Skip the pictures. Output only the lines below starting at the line with "R5: 18k (+5V, W1) -> 18k (+5V, W42)" and ending at the line with "R3: 330 (W8, W36) -> 1.8k (W8, W36)", both ends included, exactly as they are.

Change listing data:
((
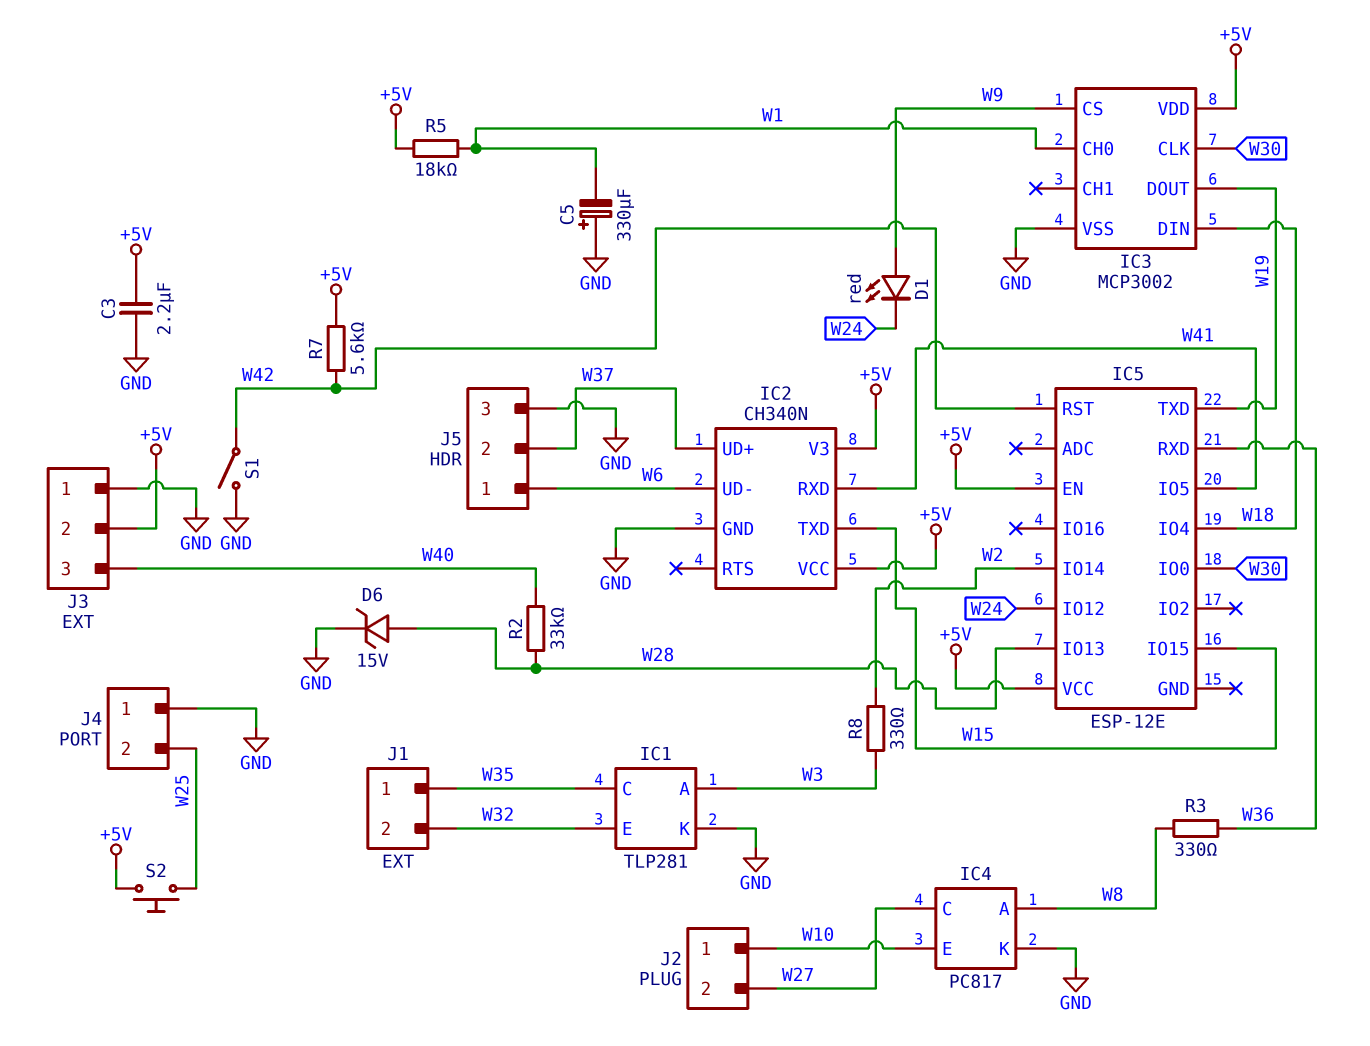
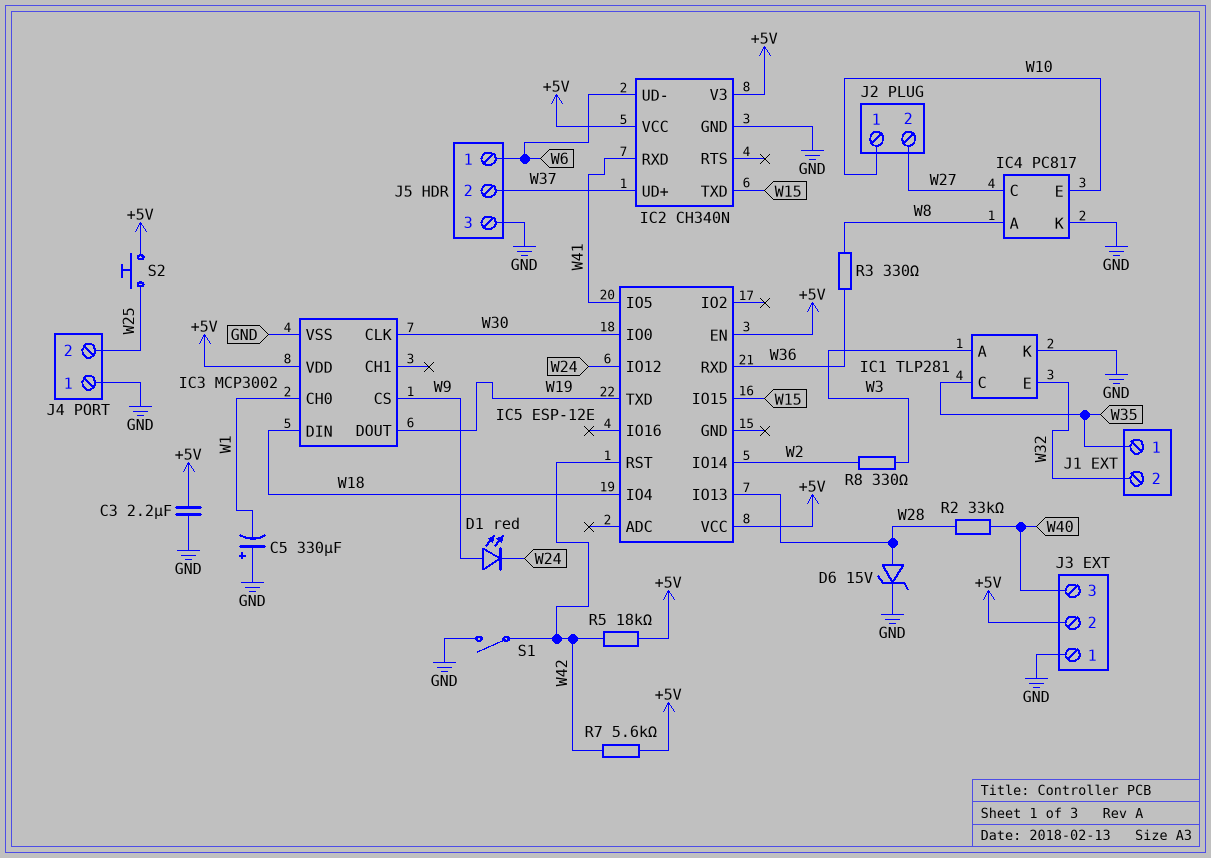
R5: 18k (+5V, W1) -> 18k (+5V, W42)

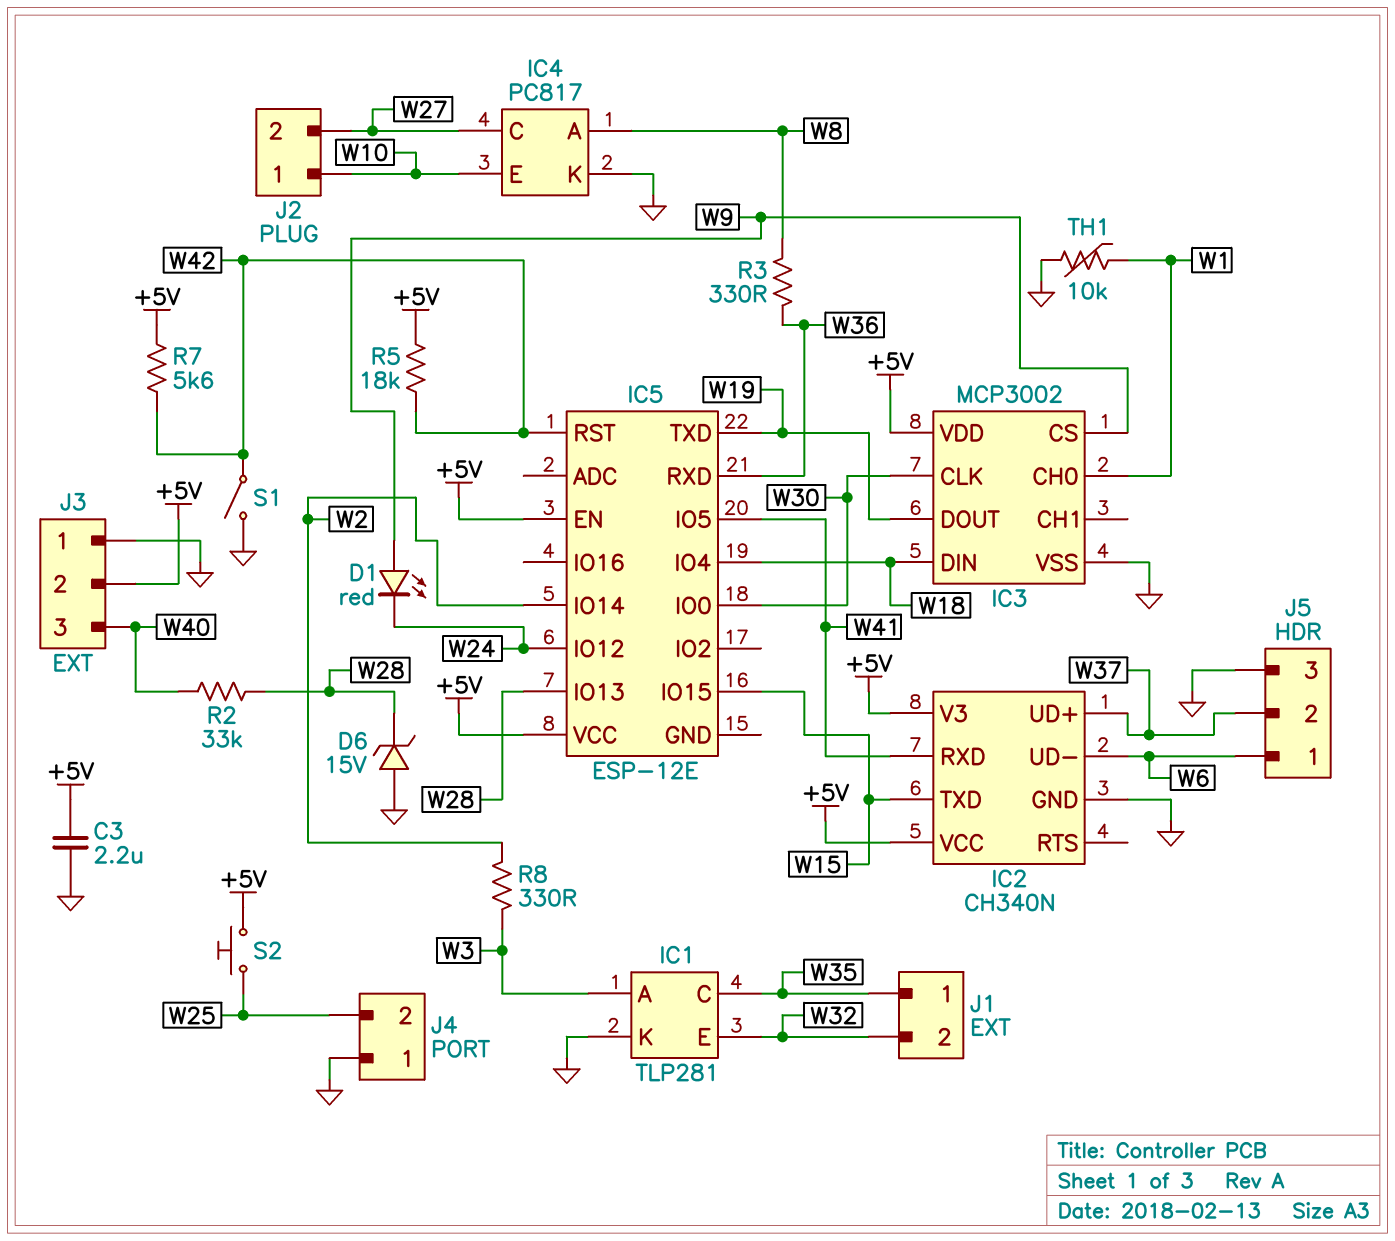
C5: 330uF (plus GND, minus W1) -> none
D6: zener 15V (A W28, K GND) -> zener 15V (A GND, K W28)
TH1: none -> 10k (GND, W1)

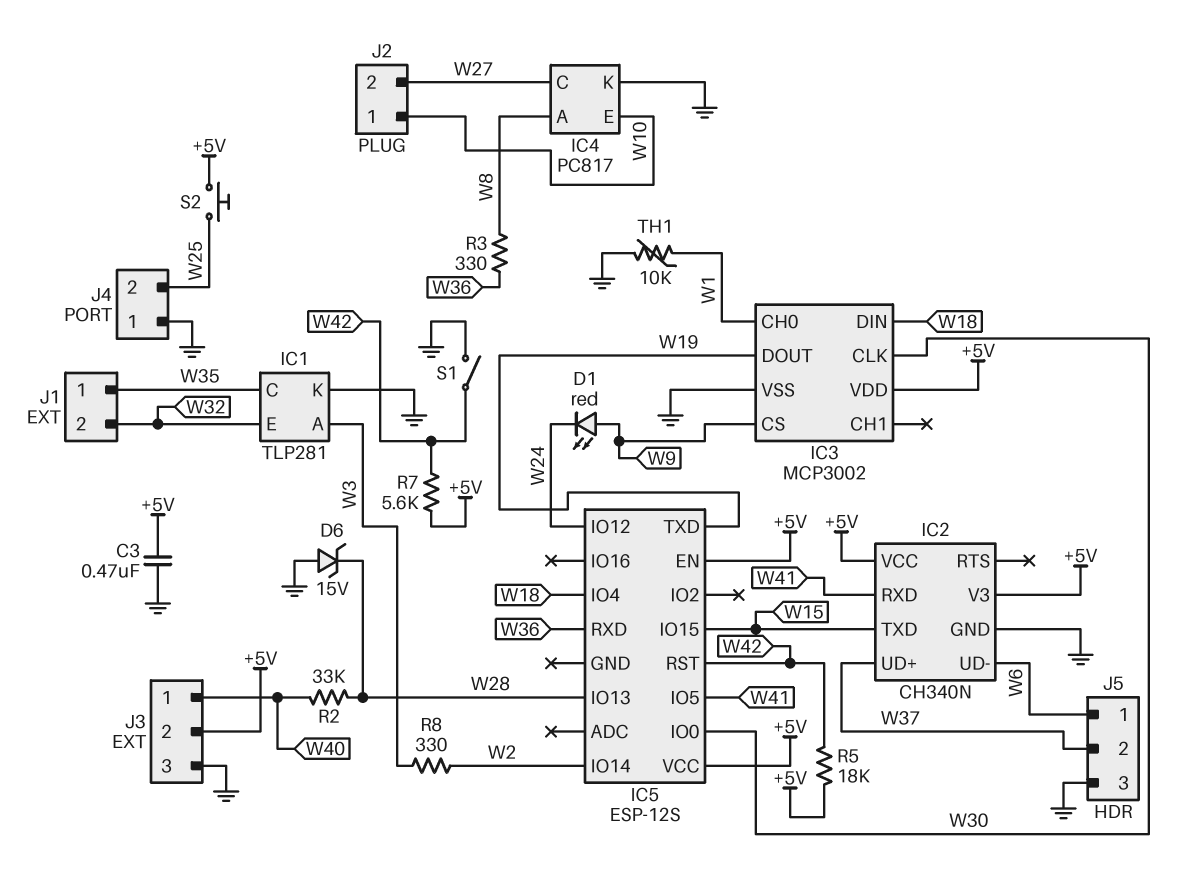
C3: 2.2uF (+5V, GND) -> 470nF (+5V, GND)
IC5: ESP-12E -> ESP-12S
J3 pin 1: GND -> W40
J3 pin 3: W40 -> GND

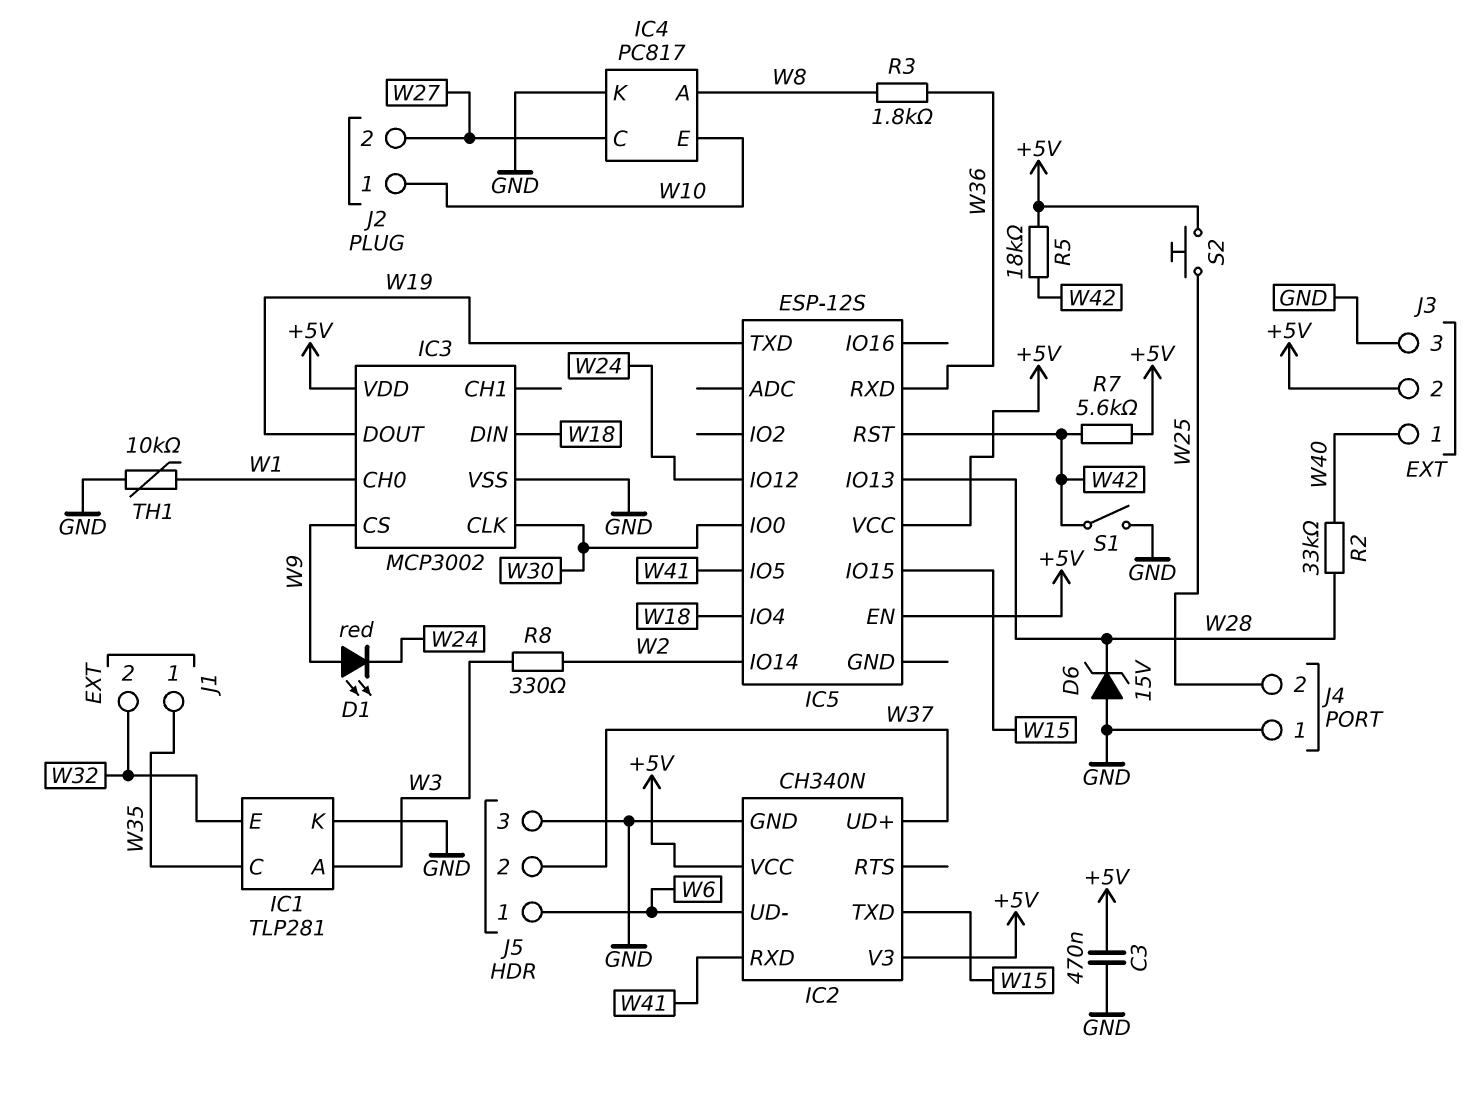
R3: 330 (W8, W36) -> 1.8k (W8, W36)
))
((
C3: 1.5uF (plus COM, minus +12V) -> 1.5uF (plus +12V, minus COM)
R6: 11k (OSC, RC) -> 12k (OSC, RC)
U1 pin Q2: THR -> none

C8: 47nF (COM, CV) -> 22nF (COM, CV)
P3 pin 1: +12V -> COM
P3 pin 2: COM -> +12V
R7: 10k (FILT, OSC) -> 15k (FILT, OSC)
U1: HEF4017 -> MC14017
))
The answer:
R5: 18k (+5V, W1) -> 18k (+5V, W42)

C5: 330uF (plus GND, minus W1) -> none
D6: zener 15V (A W28, K GND) -> zener 15V (A GND, K W28)
TH1: none -> 10k (GND, W1)

C3: 2.2uF (+5V, GND) -> 470nF (+5V, GND)
IC5: ESP-12E -> ESP-12S
J3 pin 1: GND -> W40
J3 pin 3: W40 -> GND

R3: 330 (W8, W36) -> 1.8k (W8, W36)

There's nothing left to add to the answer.